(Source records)
[Start of Attachment]

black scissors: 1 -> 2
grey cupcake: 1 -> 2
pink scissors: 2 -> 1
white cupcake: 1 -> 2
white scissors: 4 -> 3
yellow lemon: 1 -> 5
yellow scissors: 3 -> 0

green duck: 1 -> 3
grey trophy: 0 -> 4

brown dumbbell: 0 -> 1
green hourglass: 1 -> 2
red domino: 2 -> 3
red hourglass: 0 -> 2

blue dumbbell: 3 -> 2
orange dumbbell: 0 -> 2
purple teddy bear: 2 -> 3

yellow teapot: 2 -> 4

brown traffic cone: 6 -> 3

[End of Attachment]

▸ Exercise details: An exact copy of the entries from the line containing "red domino: 2 -> 3" through the last line is the expected answer.

▸ Expected answer:
red domino: 2 -> 3
red hourglass: 0 -> 2

blue dumbbell: 3 -> 2
orange dumbbell: 0 -> 2
purple teddy bear: 2 -> 3

yellow teapot: 2 -> 4

brown traffic cone: 6 -> 3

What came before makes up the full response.